▸ Exercise goal
Your answer should repeat every line of the records below in which the word "brown" appears.
━━━━━ Working data
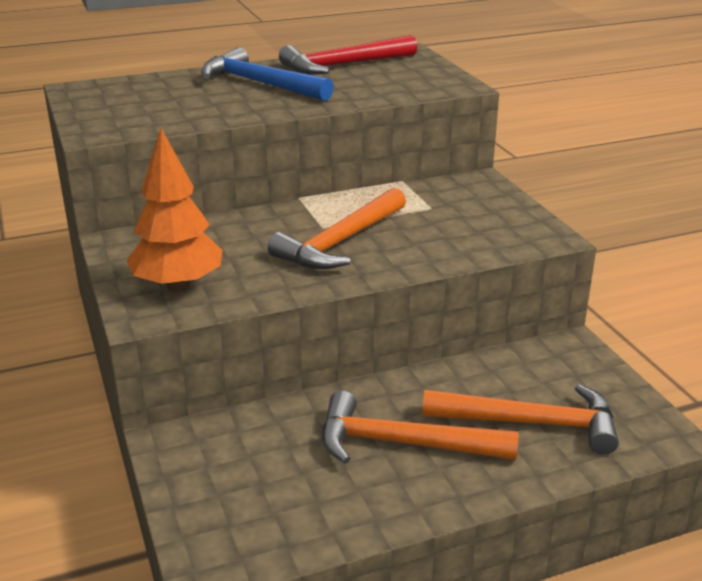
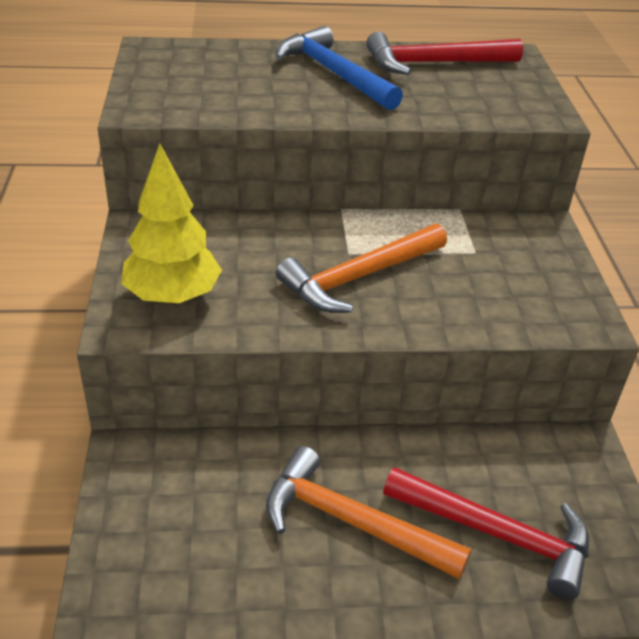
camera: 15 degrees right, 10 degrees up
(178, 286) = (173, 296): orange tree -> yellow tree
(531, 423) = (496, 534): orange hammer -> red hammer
━━━━━━━━━━
━━━━━ Working data
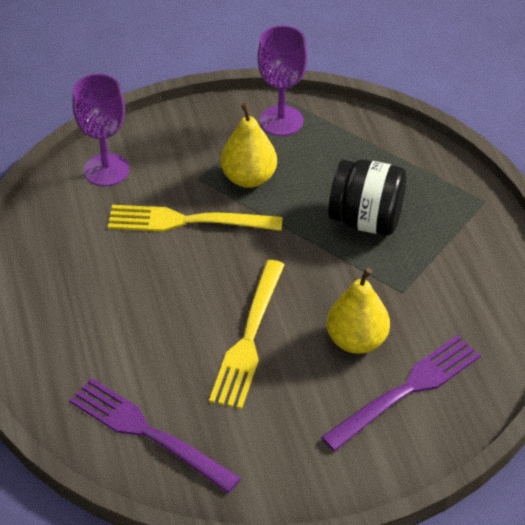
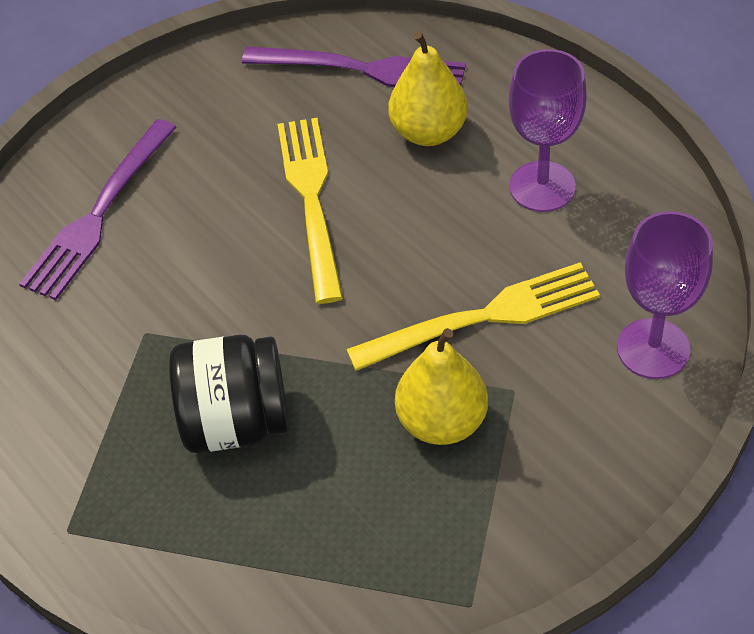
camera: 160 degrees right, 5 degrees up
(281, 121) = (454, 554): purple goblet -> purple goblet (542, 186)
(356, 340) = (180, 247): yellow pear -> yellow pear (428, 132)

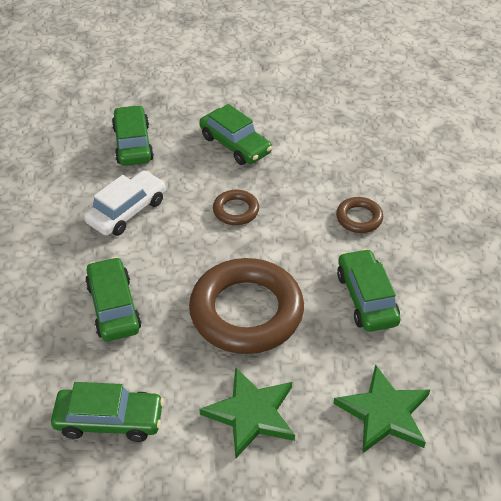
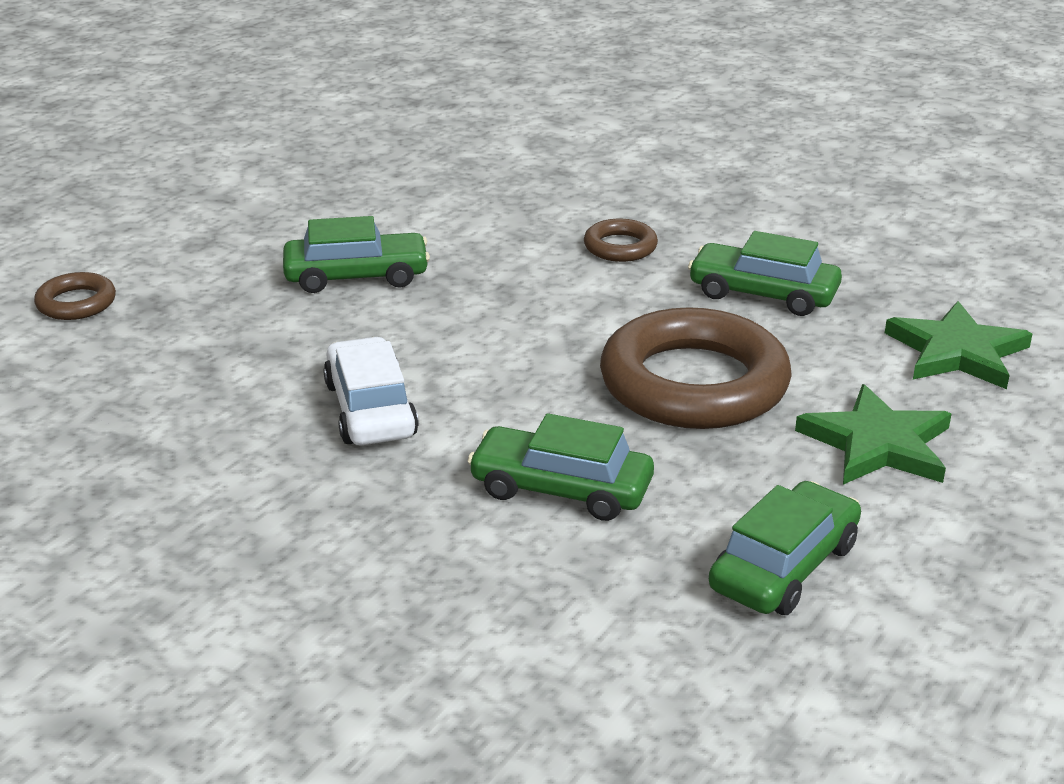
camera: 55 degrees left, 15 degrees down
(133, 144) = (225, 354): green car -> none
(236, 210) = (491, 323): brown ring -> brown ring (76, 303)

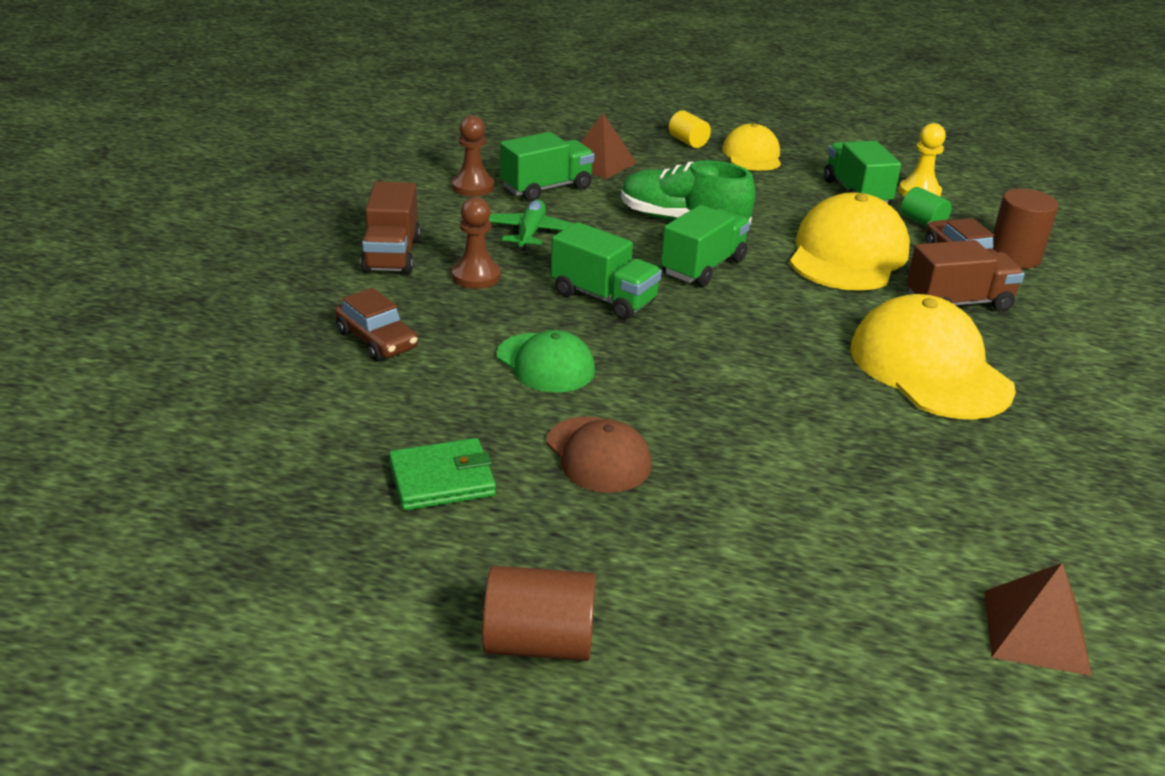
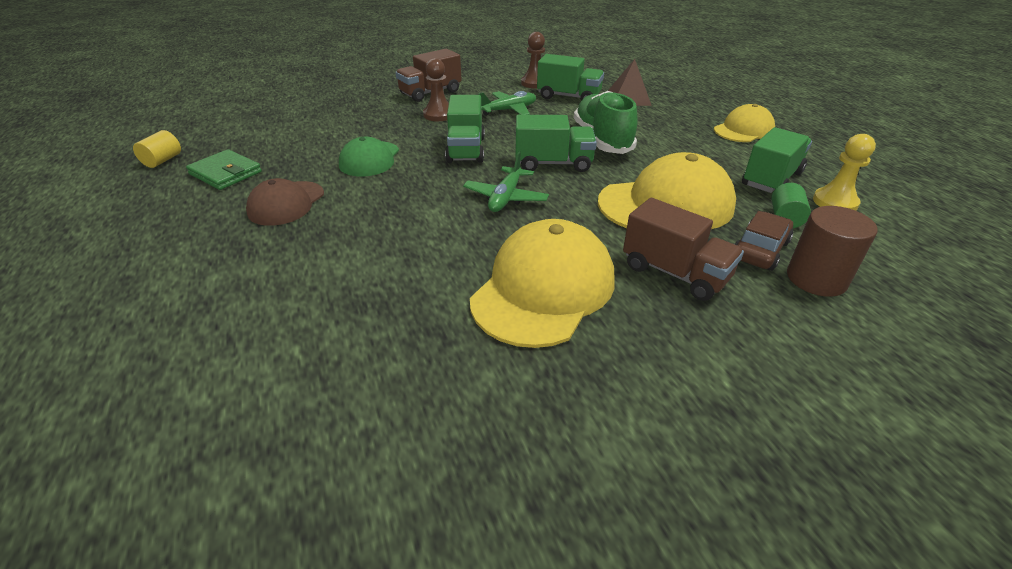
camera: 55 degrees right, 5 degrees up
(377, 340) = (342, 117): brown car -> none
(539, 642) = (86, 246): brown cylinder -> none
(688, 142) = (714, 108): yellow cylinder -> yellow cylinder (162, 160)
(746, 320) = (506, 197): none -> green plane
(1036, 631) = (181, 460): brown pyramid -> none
━━━━━━━━━━
━━━━━ Working data
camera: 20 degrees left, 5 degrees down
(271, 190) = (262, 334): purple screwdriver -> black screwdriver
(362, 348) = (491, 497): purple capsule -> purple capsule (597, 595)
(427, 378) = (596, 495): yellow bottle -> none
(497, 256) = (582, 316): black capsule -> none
━━━━━━━━━━
▸ Exercise output
(236, 210) = (491, 323): brown ring -> brown ring (76, 303)
(377, 340) = (342, 117): brown car -> none
(539, 642) = (86, 246): brown cylinder -> none
(1036, 631) = (181, 460): brown pyramid -> none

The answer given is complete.